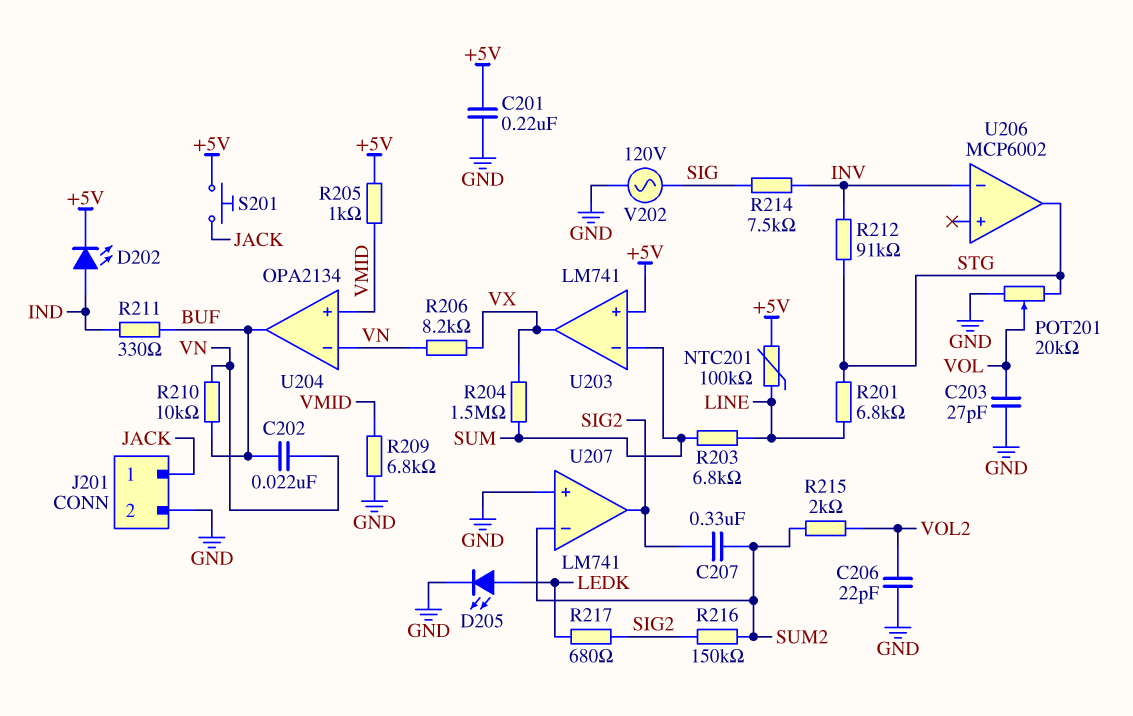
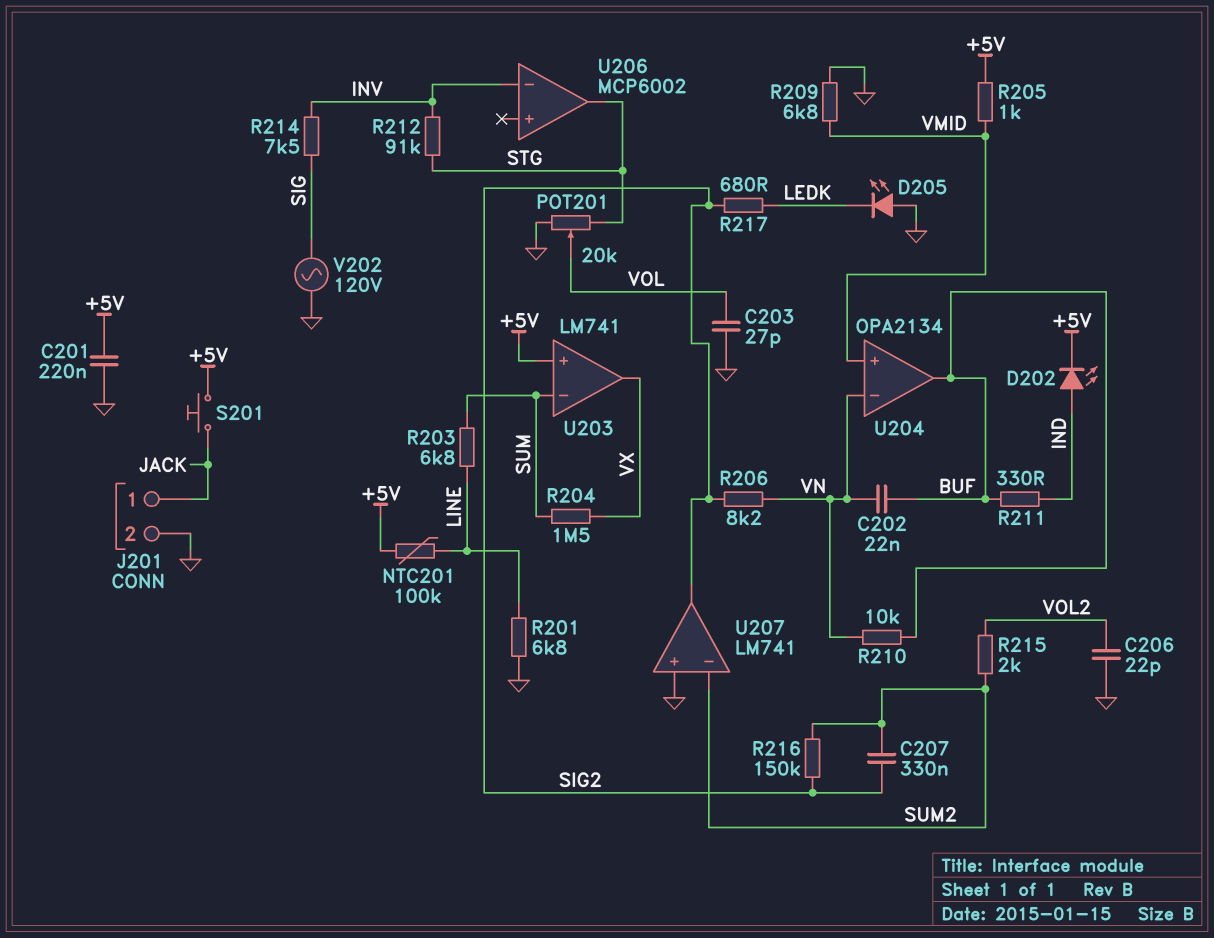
D205: LED (A LEDK, K GND) -> LED (A GND, K LEDK)
R201: 6.8k (LINE, STG) -> 6.8k (GND, LINE)
R206: 8.2k (VN, VX) -> 8.2k (SIG2, VN)

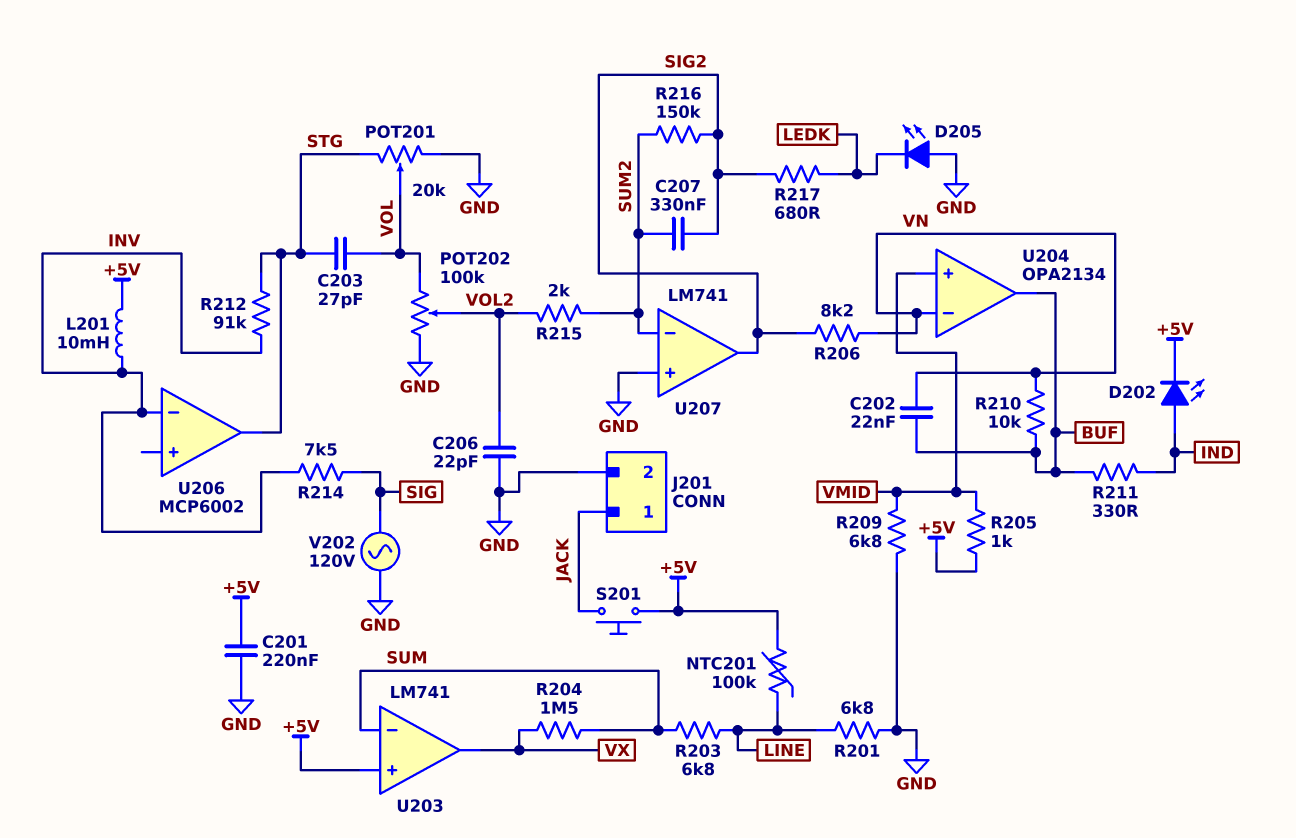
C203: 27pF (GND, VOL) -> 27pF (STG, VOL)
L201: none -> 10mH (+5V, INV)
POT202: none -> 100k (GND, VOL, wiper VOL2)

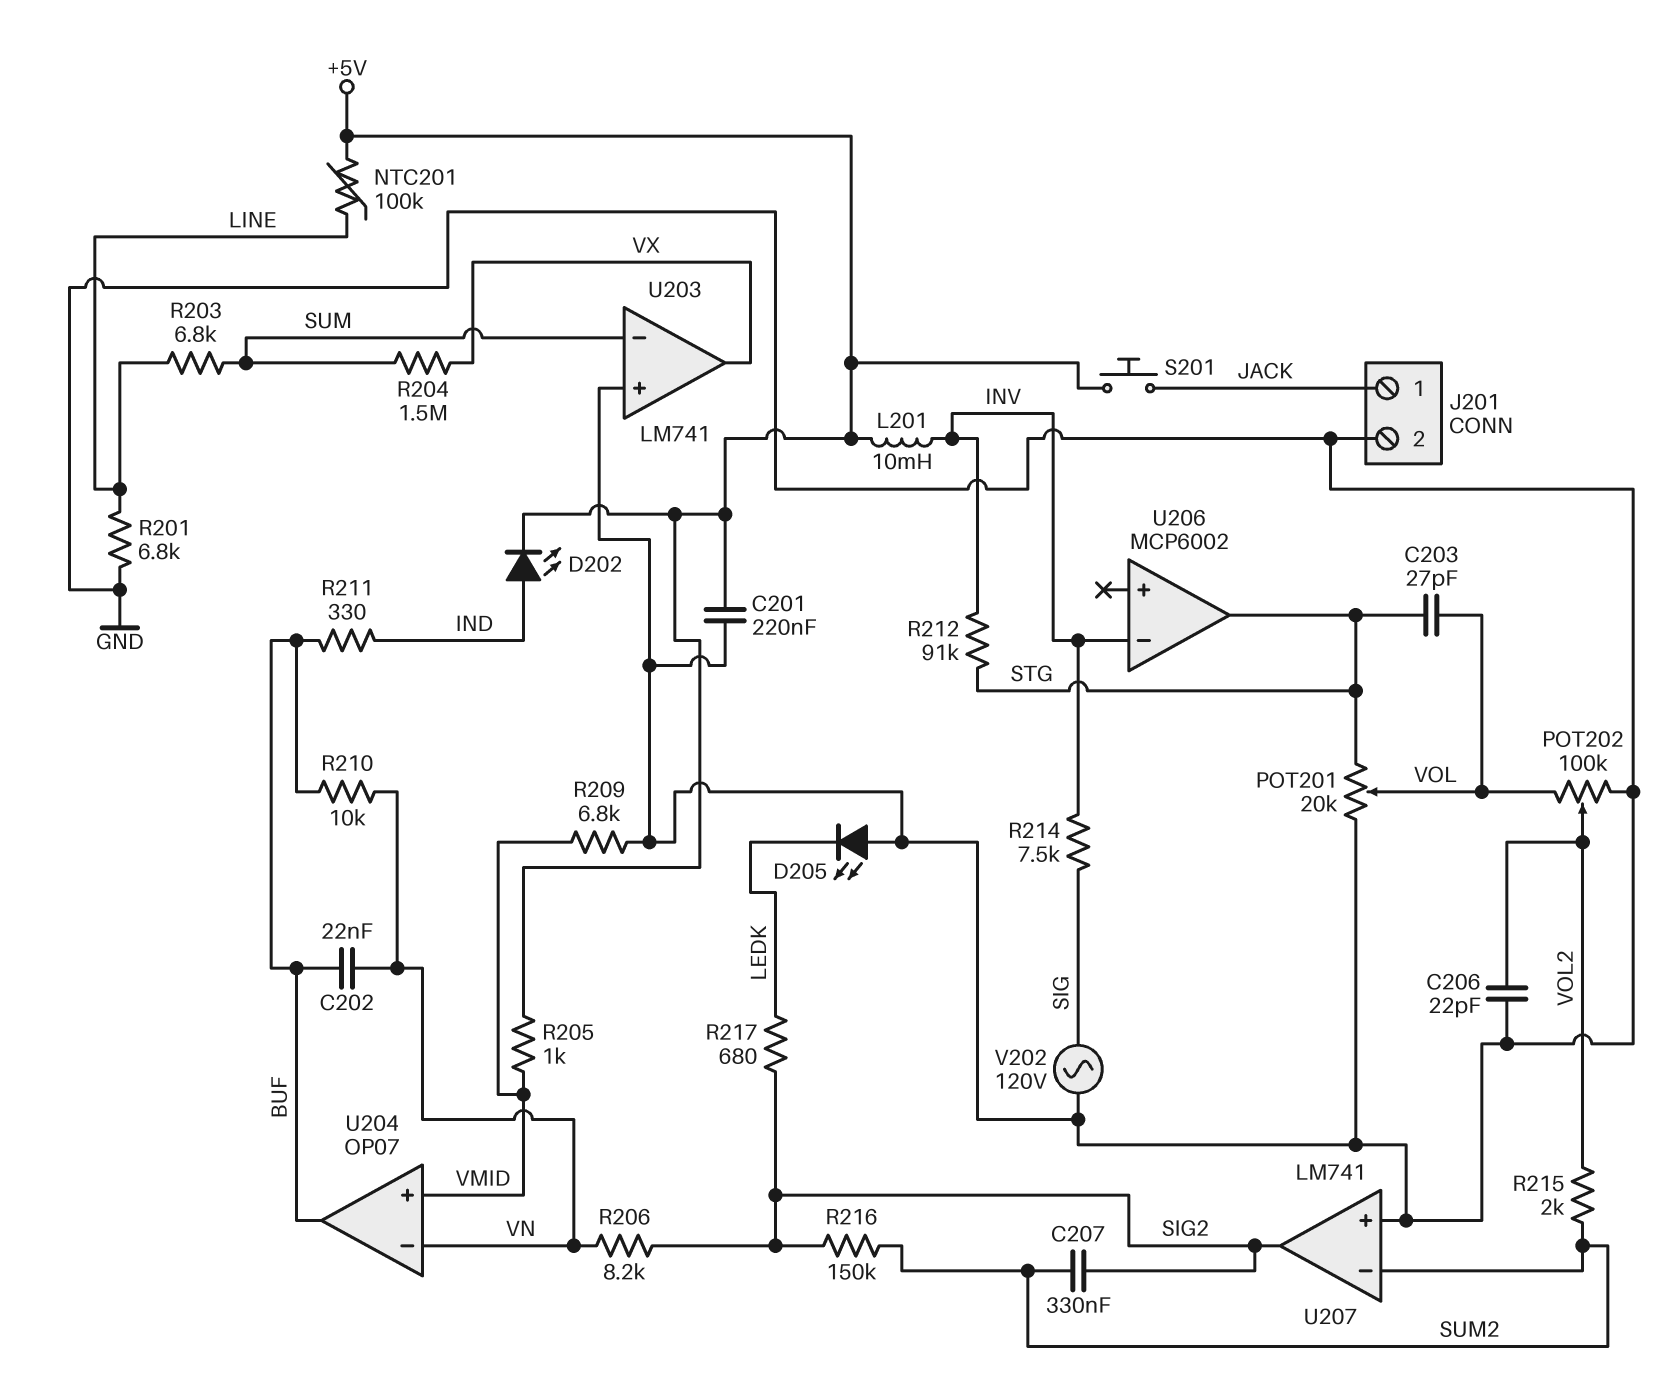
U203 pin in+: +5V -> GND
U204: OPA2134 -> OP07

★ ★ ★ ★ ★ ★ ★

Aim of the task:
Reproduce, word for word, the lines from the one containing "R206: 8.2k (VN, VX) -> 8.2k (SIG2, VN)" to the end of the material, both ends included. No picture is copied.

The answer:
R206: 8.2k (VN, VX) -> 8.2k (SIG2, VN)

C203: 27pF (GND, VOL) -> 27pF (STG, VOL)
L201: none -> 10mH (+5V, INV)
POT202: none -> 100k (GND, VOL, wiper VOL2)

U203 pin in+: +5V -> GND
U204: OPA2134 -> OP07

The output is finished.